**Assigned task:** The word "tile" may appear in the records below. Report how many lines contain it, and write nothing besides the number.

**Records provided:**

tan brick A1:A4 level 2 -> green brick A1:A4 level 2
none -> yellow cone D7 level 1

---

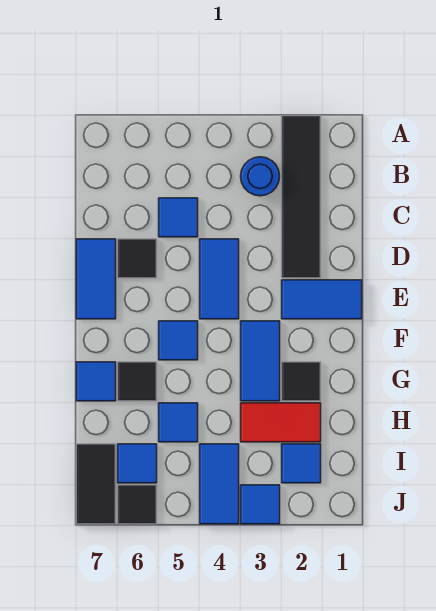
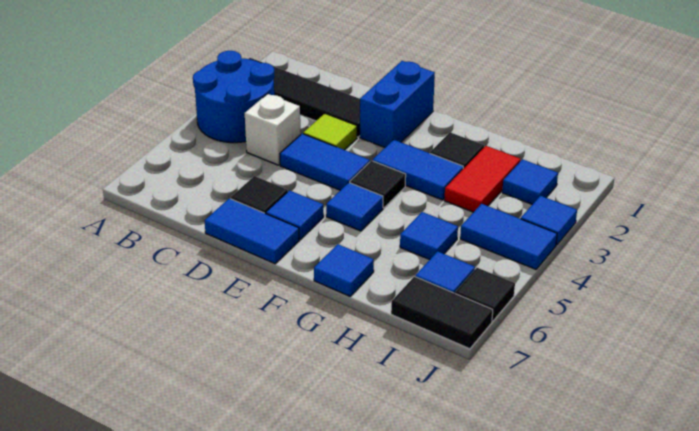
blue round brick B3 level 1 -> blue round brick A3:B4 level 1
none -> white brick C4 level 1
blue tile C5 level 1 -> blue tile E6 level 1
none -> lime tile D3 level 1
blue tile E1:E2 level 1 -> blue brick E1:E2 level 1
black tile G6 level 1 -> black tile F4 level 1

---

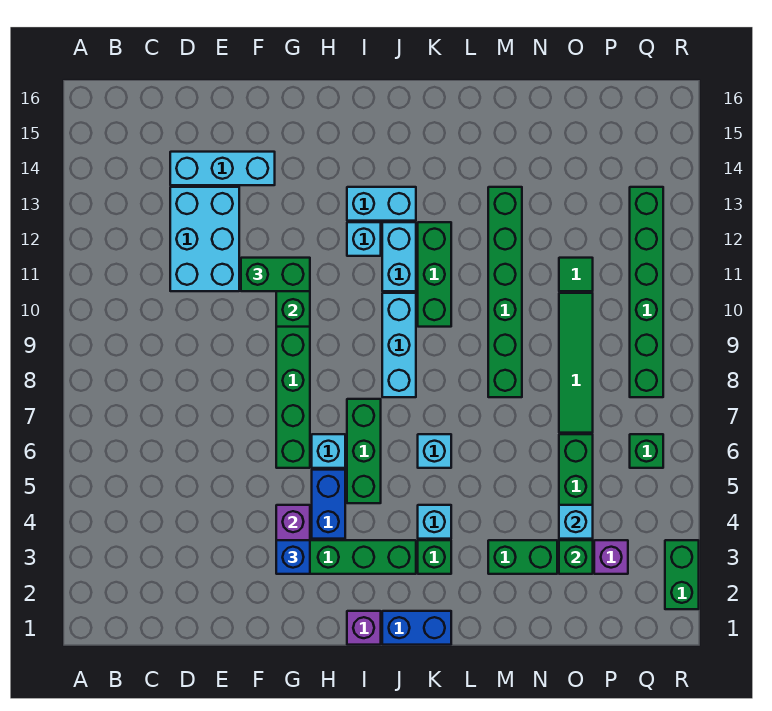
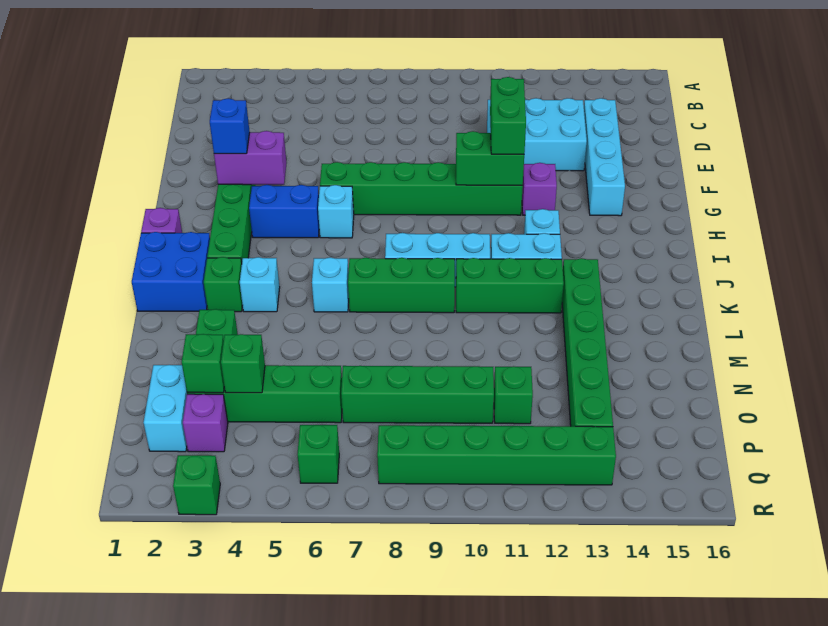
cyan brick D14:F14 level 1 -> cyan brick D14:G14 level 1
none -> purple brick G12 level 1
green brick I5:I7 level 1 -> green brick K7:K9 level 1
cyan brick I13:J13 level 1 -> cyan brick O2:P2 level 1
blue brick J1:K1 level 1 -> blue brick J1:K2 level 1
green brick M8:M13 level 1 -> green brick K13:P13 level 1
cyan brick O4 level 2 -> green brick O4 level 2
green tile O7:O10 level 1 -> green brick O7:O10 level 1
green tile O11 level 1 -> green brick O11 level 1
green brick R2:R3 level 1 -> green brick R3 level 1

**Answer to this exercise:** 6